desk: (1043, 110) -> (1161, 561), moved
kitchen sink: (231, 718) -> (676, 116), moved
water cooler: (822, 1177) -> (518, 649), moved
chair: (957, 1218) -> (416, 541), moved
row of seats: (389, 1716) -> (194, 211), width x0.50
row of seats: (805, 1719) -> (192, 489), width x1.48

• • •

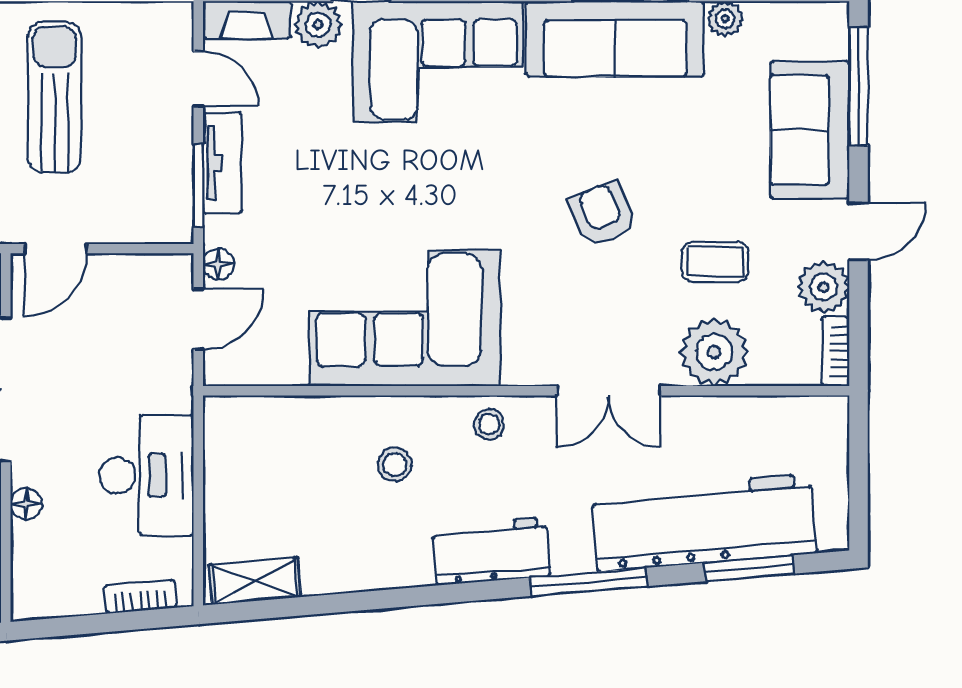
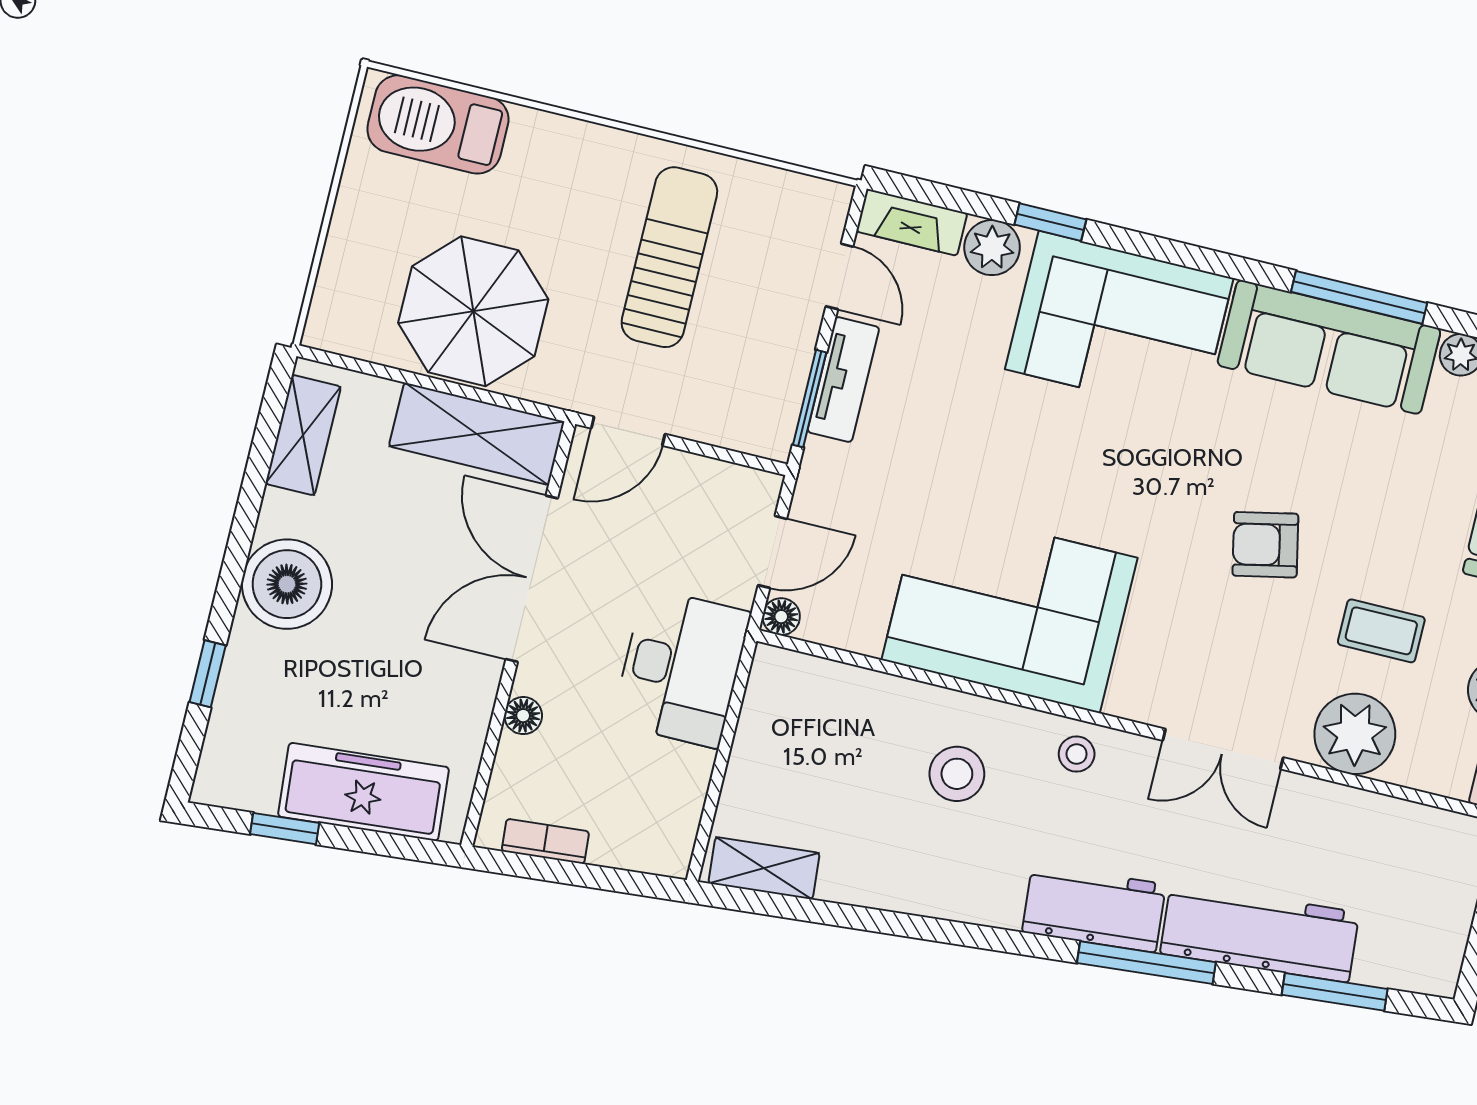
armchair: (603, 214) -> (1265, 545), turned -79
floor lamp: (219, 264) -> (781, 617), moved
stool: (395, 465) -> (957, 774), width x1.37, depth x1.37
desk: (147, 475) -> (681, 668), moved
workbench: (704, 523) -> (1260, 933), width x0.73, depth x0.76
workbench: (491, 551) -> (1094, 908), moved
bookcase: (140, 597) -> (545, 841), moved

• • •

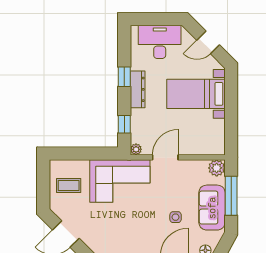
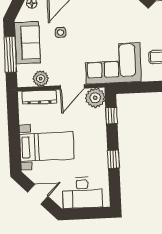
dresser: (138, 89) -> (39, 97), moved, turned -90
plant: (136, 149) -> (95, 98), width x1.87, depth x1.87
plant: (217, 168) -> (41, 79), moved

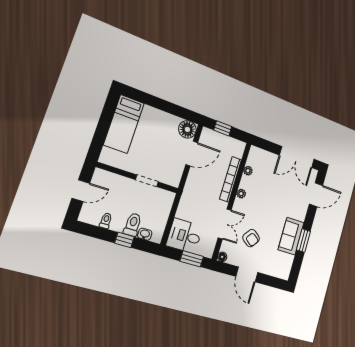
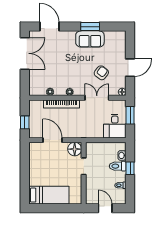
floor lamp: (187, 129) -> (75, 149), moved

• • •

**Task instructions**
Nothing but the lines above from the one containing "stool: (395, 465)" through the one containing "bookcase: (140, 597) -> (545, 841), moved" should appear in the answer, each repeated exactly.

**Task result**
stool: (395, 465) -> (957, 774), width x1.37, depth x1.37
desk: (147, 475) -> (681, 668), moved
workbench: (704, 523) -> (1260, 933), width x0.73, depth x0.76
workbench: (491, 551) -> (1094, 908), moved
bookcase: (140, 597) -> (545, 841), moved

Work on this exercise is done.